From the entries below, please output exactly the lines starting at the one containing "black hammer: 1 -> 4" and ending at the one containing "turquoise shoe: 1 -> 2", both included.

--- DATA TO PROCESS ---
'''

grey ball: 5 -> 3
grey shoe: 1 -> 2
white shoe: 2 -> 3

'''
'''

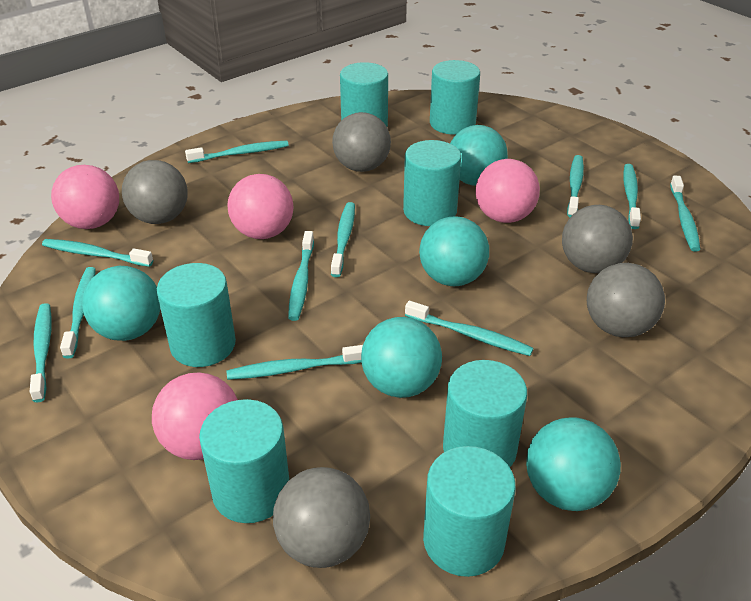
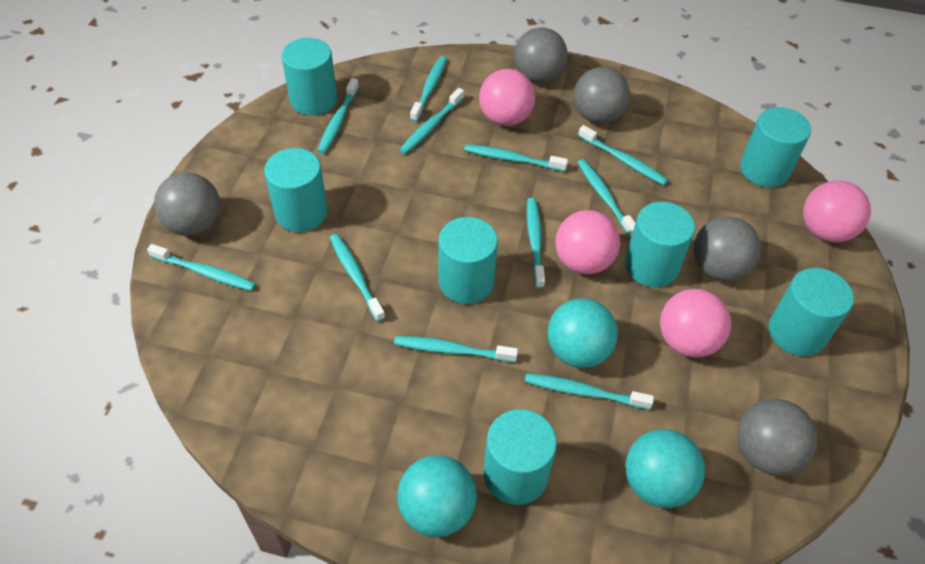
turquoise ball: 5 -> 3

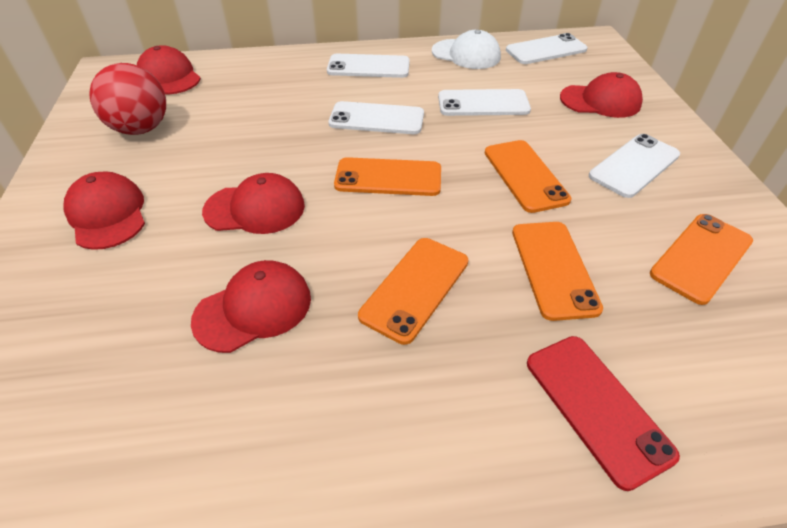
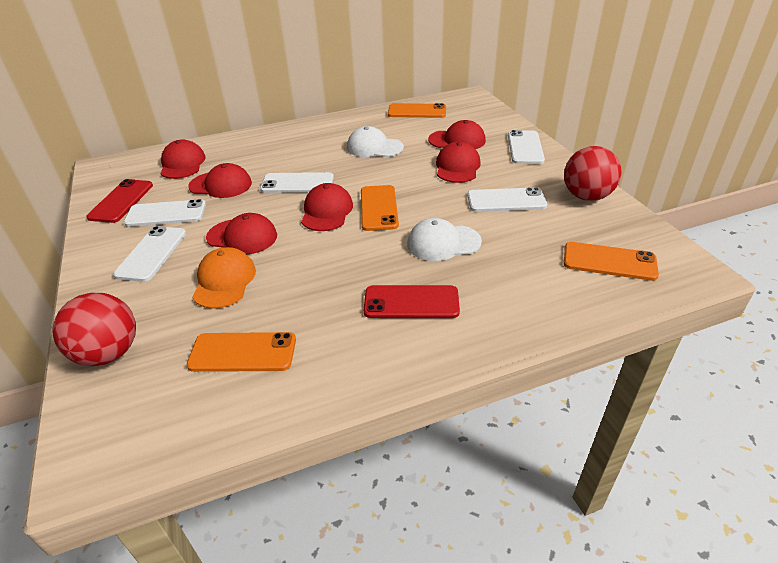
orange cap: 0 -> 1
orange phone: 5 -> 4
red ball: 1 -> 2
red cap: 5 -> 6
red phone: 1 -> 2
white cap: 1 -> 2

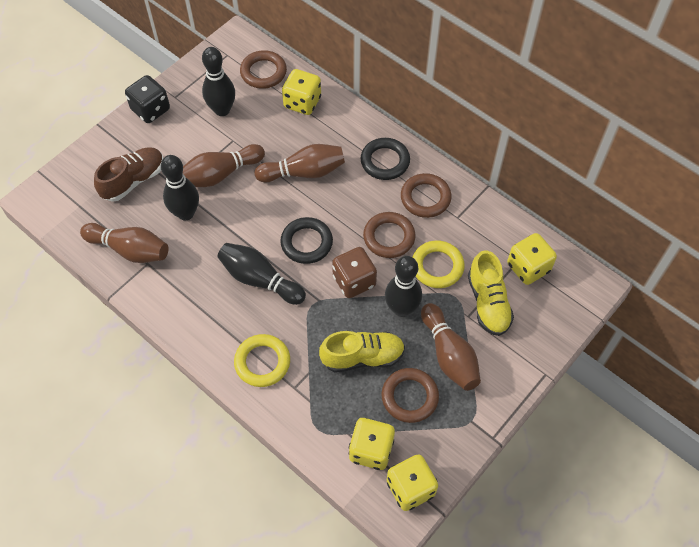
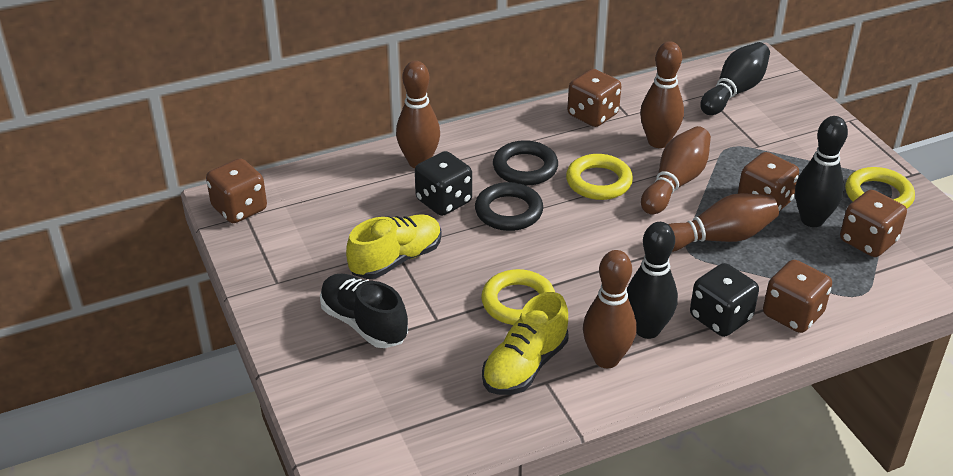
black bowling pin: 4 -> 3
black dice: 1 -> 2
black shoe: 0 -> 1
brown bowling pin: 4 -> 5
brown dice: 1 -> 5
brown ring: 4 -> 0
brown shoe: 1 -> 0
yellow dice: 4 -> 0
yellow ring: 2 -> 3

'''
'''

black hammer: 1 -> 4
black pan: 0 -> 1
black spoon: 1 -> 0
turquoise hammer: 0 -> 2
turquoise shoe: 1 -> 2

'''

--- TASK OUTPUT ---
black hammer: 1 -> 4
black pan: 0 -> 1
black spoon: 1 -> 0
turquoise hammer: 0 -> 2
turquoise shoe: 1 -> 2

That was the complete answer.